**What you will do:**
When you copy the data, keep every word exactly as it is and leave the pictures out.

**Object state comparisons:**
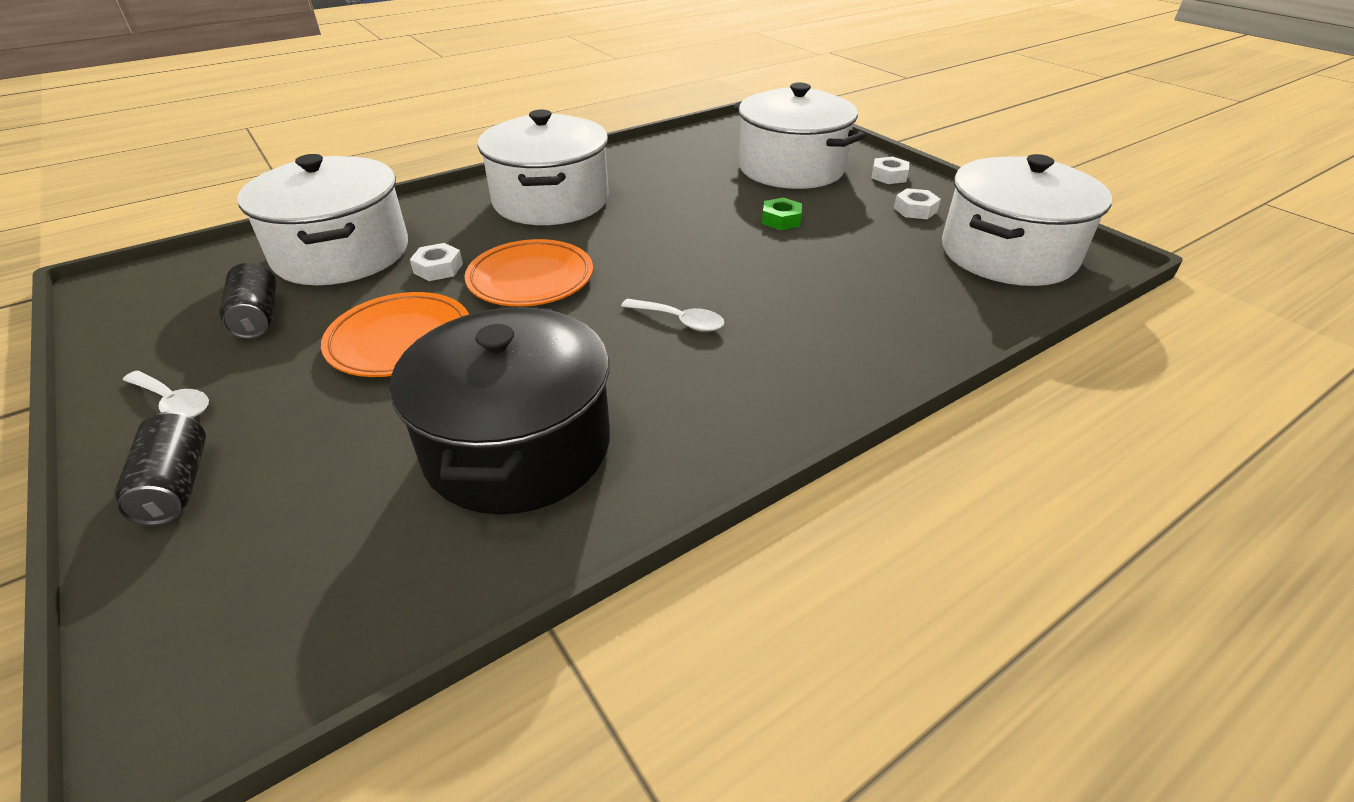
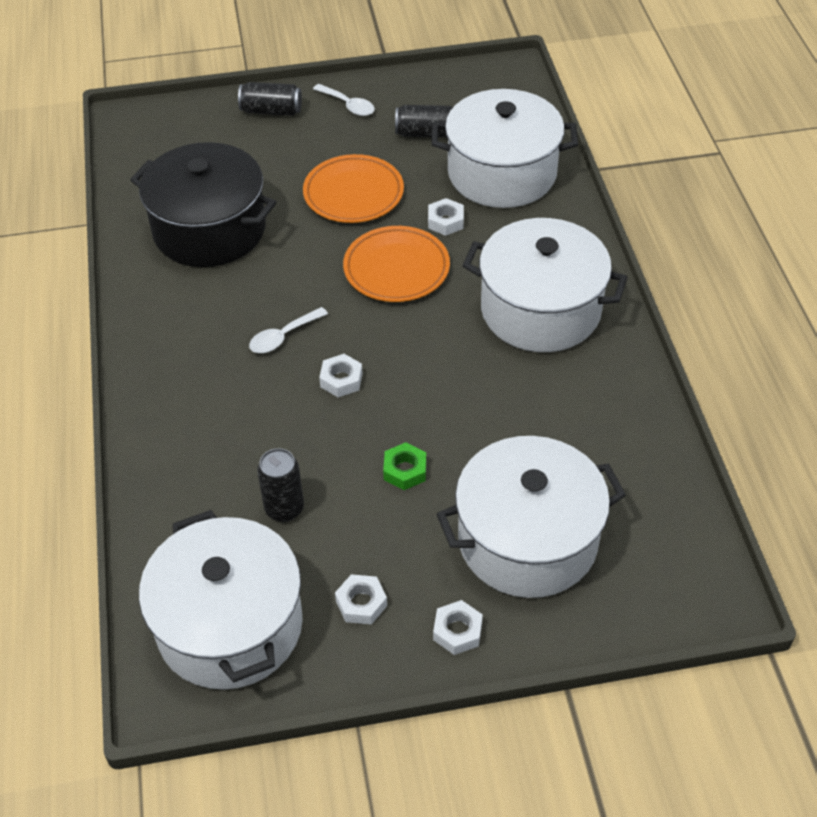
camera: 115 degrees right, 10 degrees up
(173, 402) = (348, 105): white spoon -> white spoon turned 105 degrees counterclockwise
(710, 271) = (341, 380): none -> white nut
(879, 261) = (284, 508): none -> black can

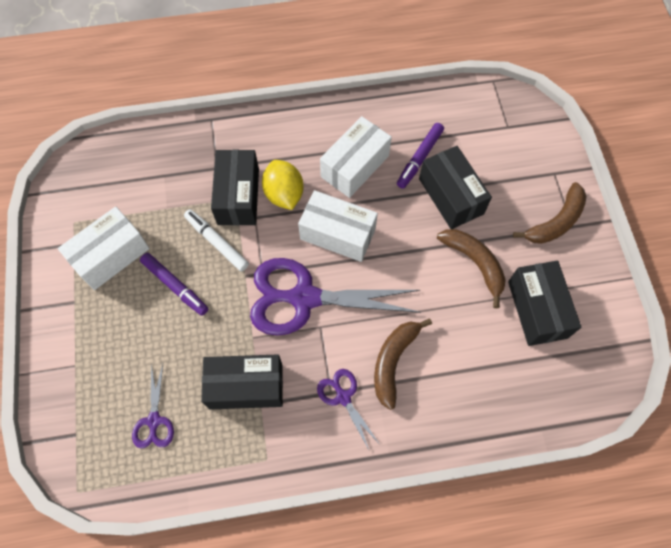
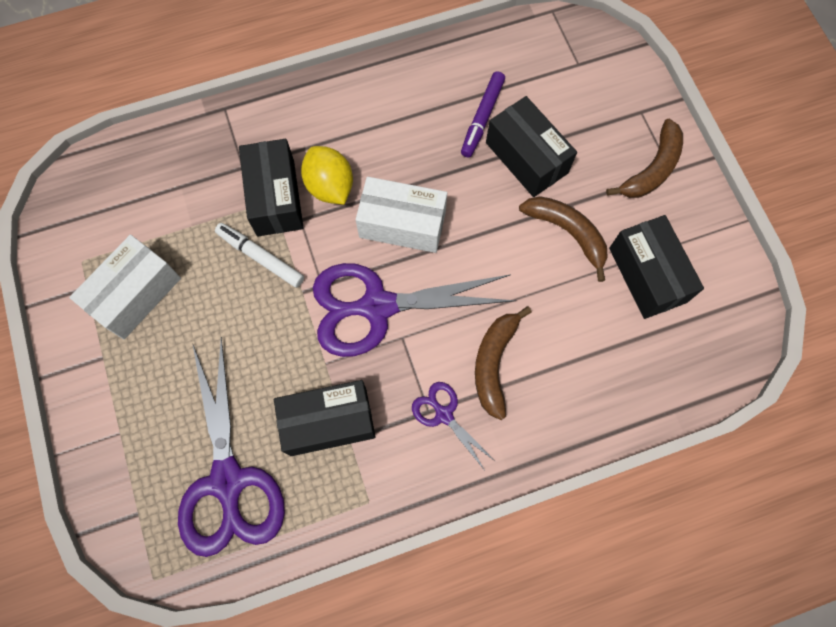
camera: 10 degrees left, 5 degrees up
(154, 421) = (228, 481): purple scissors -> purple scissors, size x2.13
(175, 286) = (221, 318): purple marker -> none
(355, 166) = (408, 139): white box -> none

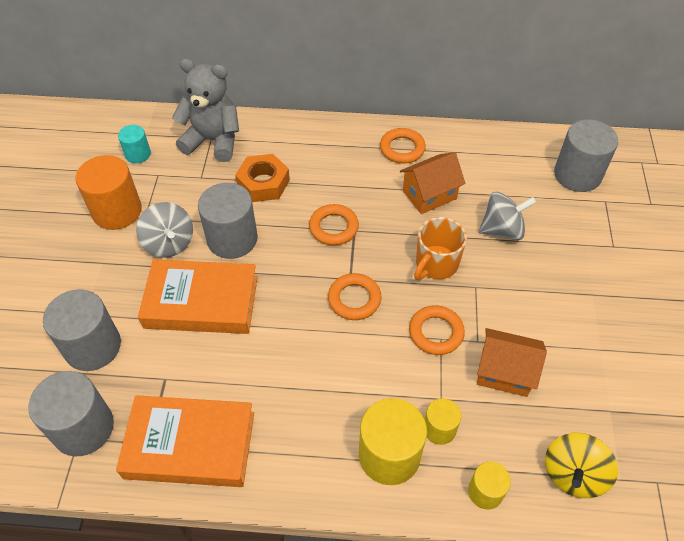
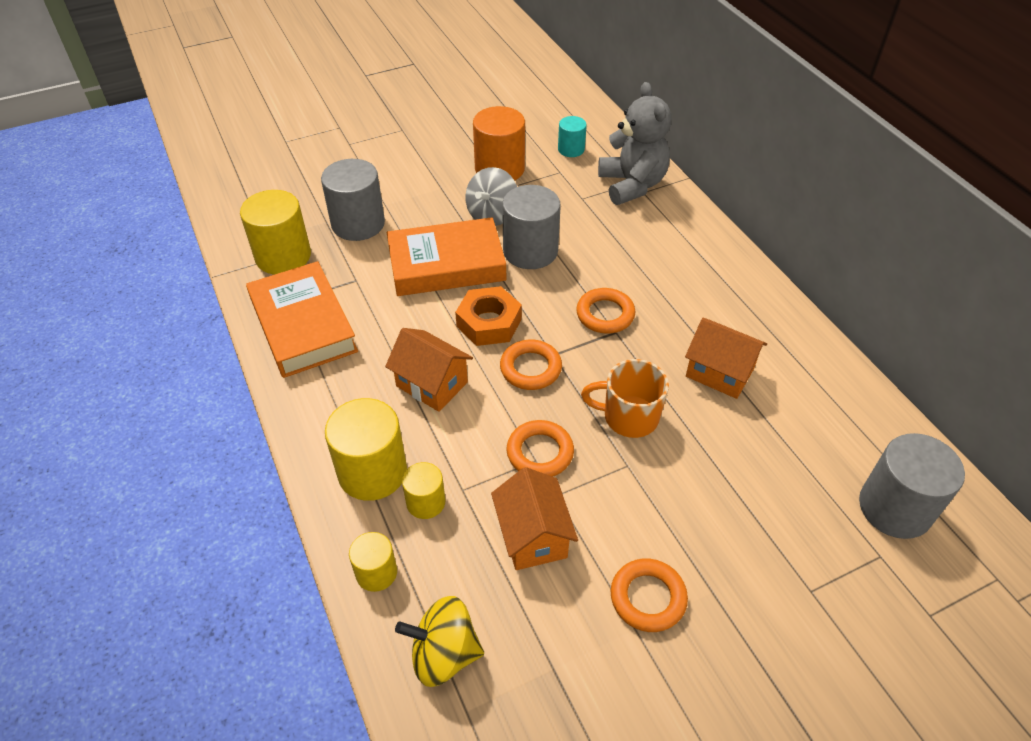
camera: 60 degrees right, 5 degrees down
(83, 428) = (283, 256): grey cylinder -> yellow cylinder
(201, 302) = (446, 264): orange book -> orange book turned 75 degrees counterclockwise
(263, 183) = (613, 241): orange nut -> orange nut (489, 323)
(326, 373) = (432, 384): none -> orange house
(402, 149) = (762, 322): orange ring -> orange ring (648, 598)
(502, 229) = (730, 459): grey spinning top -> none

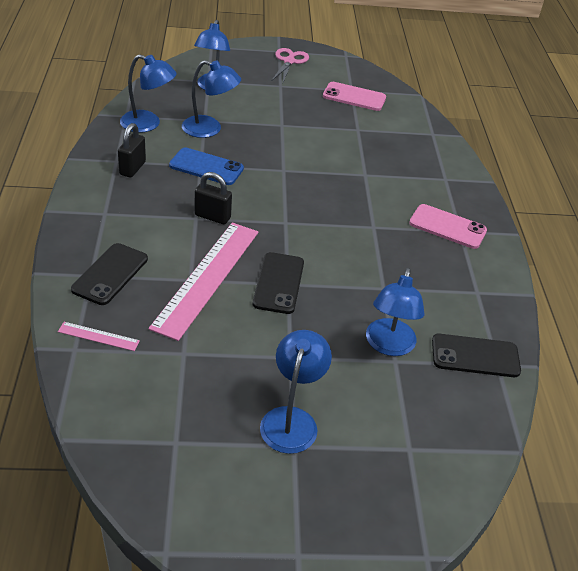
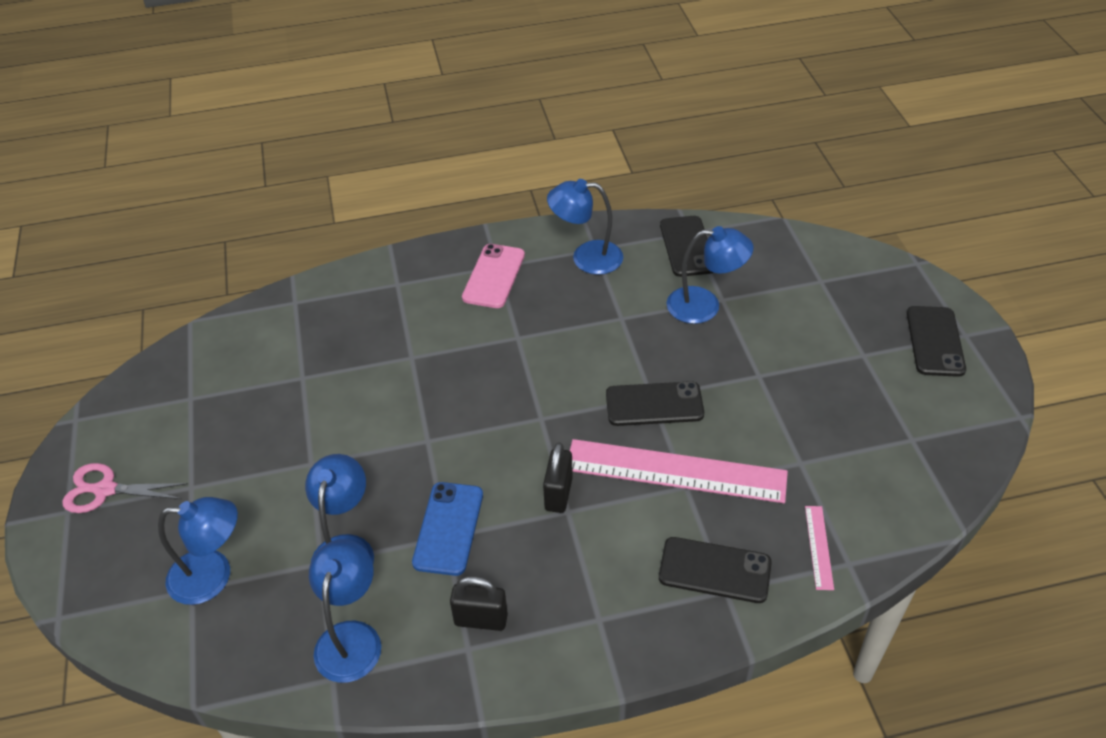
camera: 95 degrees left, 5 degrees up
(291, 419) = (836, 361): blue lamp -> blue lamp (586, 257)
(295, 519) = (935, 341): none -> black phone
(354, 97) = (211, 392): pink phone -> none

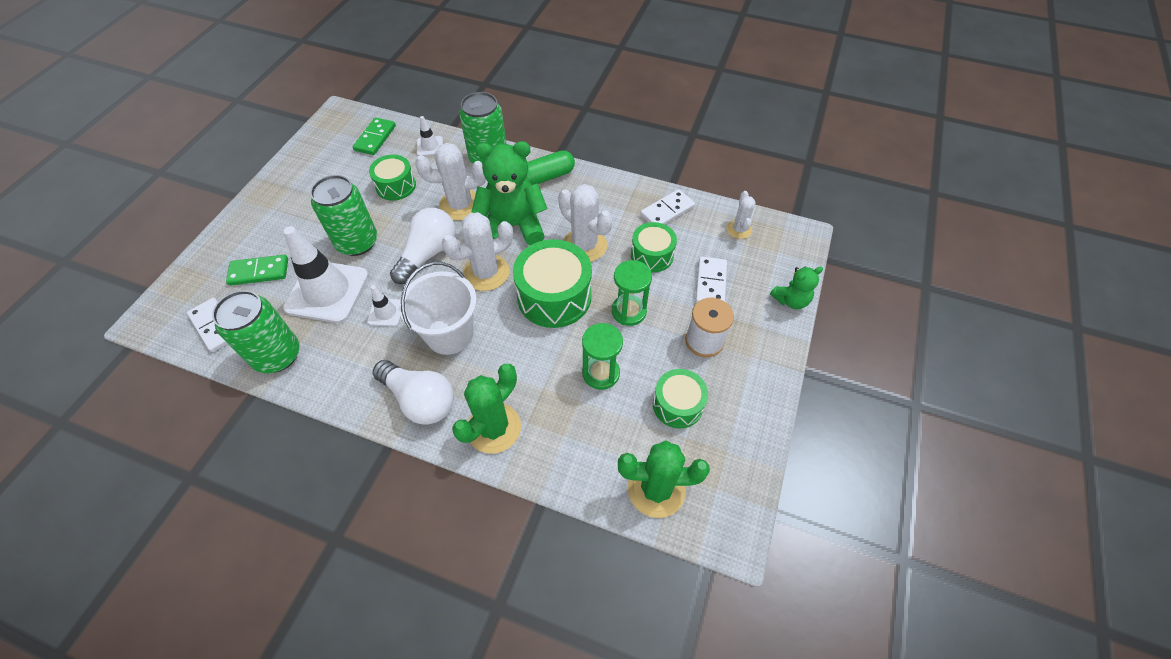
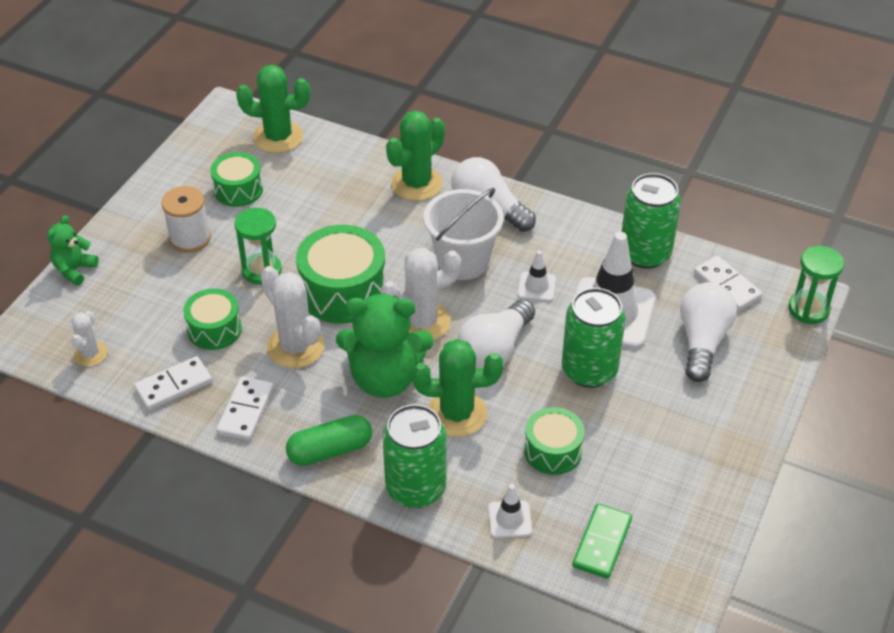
camera: 175 degrees left, 10 degrees down
(259, 272) = (702, 341): green domino -> white light bulb
(460, 205) = (457, 414): white cactus -> green cactus
(601, 373) = (306, 218): green hourglass -> green hourglass (808, 309)
(710, 283) = (157, 293): white domino -> white domino (246, 411)
(791, 300) = (74, 270): green teddy bear -> green teddy bear turned 45 degrees counterclockwise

**Exercise result:**
camera: 115 degrees right, 10 degrees up
(173, 402) = (348, 105): white spoon -> white spoon turned 105 degrees counterclockwise
(710, 271) = (341, 380): none -> white nut
(879, 261) = (284, 508): none -> black can

camera: 10 degrees left, 5 degrees up
(154, 421) = (228, 481): purple scissors -> purple scissors, size x2.13
(175, 286) = (221, 318): purple marker -> none
(355, 166) = (408, 139): white box -> none

camera: 60 degrees right, 5 degrees down
(83, 428) = (283, 256): grey cylinder -> yellow cylinder
(201, 302) = (446, 264): orange book -> orange book turned 75 degrees counterclockwise
(263, 183) = (613, 241): orange nut -> orange nut (489, 323)
(326, 373) = (432, 384): none -> orange house
(402, 149) = (762, 322): orange ring -> orange ring (648, 598)
(502, 229) = (730, 459): grey spinning top -> none

camera: 95 degrees left, 5 degrees up
(291, 419) = (836, 361): blue lamp -> blue lamp (586, 257)
(295, 519) = (935, 341): none -> black phone
(354, 97) = (211, 392): pink phone -> none

camera: 175 degrees left, 10 degrees down
(259, 272) = (702, 341): green domino -> white light bulb
(460, 205) = (457, 414): white cactus -> green cactus
(601, 373) = (306, 218): green hourglass -> green hourglass (808, 309)
(710, 283) = (157, 293): white domino -> white domino (246, 411)
(791, 300) = (74, 270): green teddy bear -> green teddy bear turned 45 degrees counterclockwise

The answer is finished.